=== GIVEN REQUEST ===
Copy every line of the items below word for word, leaving out the picture lines.

=== RECORD EXCERPTS ===
** Start **

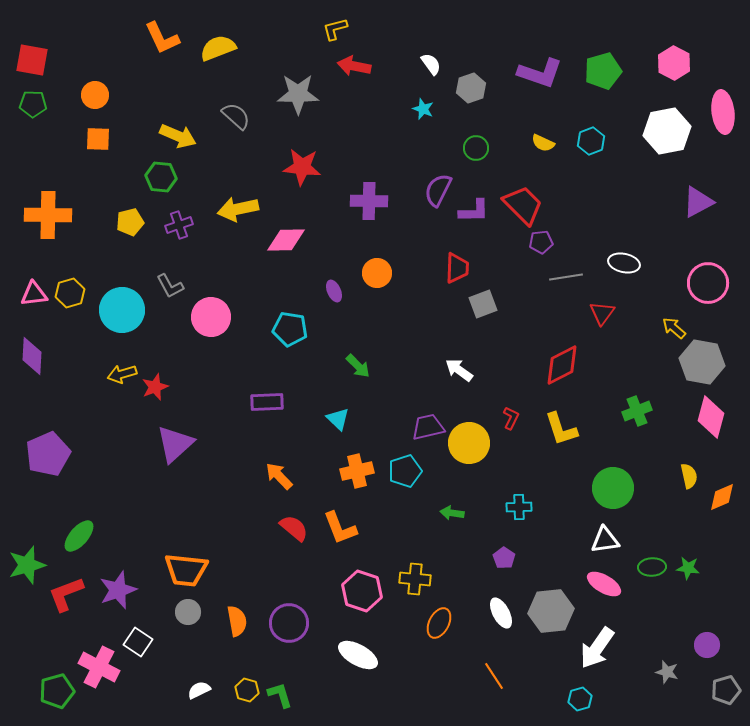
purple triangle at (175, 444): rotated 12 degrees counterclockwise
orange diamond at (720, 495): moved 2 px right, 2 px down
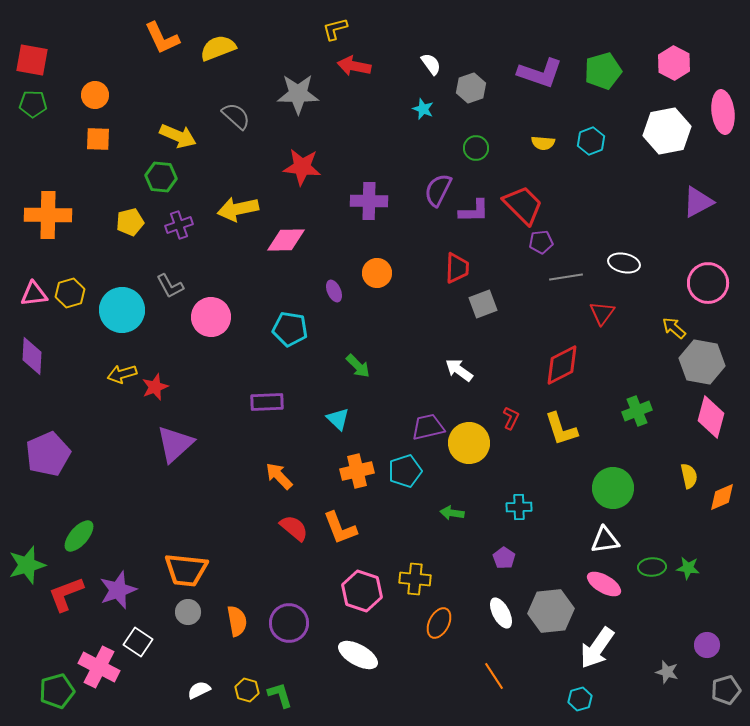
yellow semicircle at (543, 143): rotated 20 degrees counterclockwise
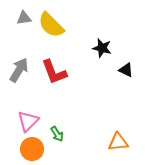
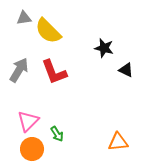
yellow semicircle: moved 3 px left, 6 px down
black star: moved 2 px right
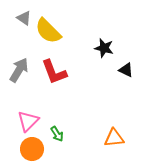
gray triangle: rotated 42 degrees clockwise
orange triangle: moved 4 px left, 4 px up
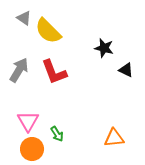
pink triangle: rotated 15 degrees counterclockwise
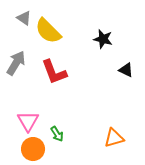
black star: moved 1 px left, 9 px up
gray arrow: moved 3 px left, 7 px up
orange triangle: rotated 10 degrees counterclockwise
orange circle: moved 1 px right
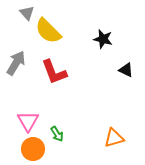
gray triangle: moved 3 px right, 5 px up; rotated 14 degrees clockwise
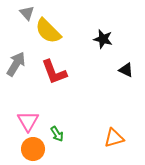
gray arrow: moved 1 px down
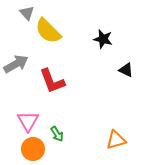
gray arrow: rotated 30 degrees clockwise
red L-shape: moved 2 px left, 9 px down
orange triangle: moved 2 px right, 2 px down
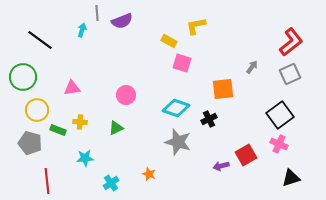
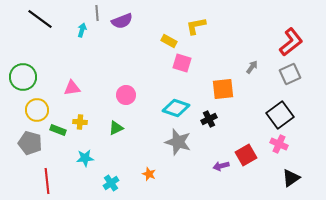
black line: moved 21 px up
black triangle: rotated 18 degrees counterclockwise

** End **

=== THE ANSWER ===
purple triangle at (175, 444): rotated 12 degrees counterclockwise
orange diamond at (720, 495): moved 2 px right, 2 px down
yellow semicircle at (543, 143): rotated 20 degrees counterclockwise
yellow semicircle: moved 3 px left, 6 px down
black star: moved 2 px right
gray triangle: rotated 42 degrees clockwise
orange triangle: moved 4 px left, 4 px up
pink triangle: rotated 15 degrees counterclockwise
black star: moved 1 px left, 9 px up
gray arrow: moved 3 px left, 7 px up
orange triangle: rotated 10 degrees counterclockwise
orange circle: moved 1 px right
gray triangle: moved 3 px right, 5 px up; rotated 14 degrees clockwise
gray arrow: moved 1 px down
gray arrow: rotated 30 degrees clockwise
red L-shape: moved 2 px left, 9 px down
orange triangle: moved 2 px right, 2 px down
black line: moved 21 px up
black triangle: rotated 18 degrees counterclockwise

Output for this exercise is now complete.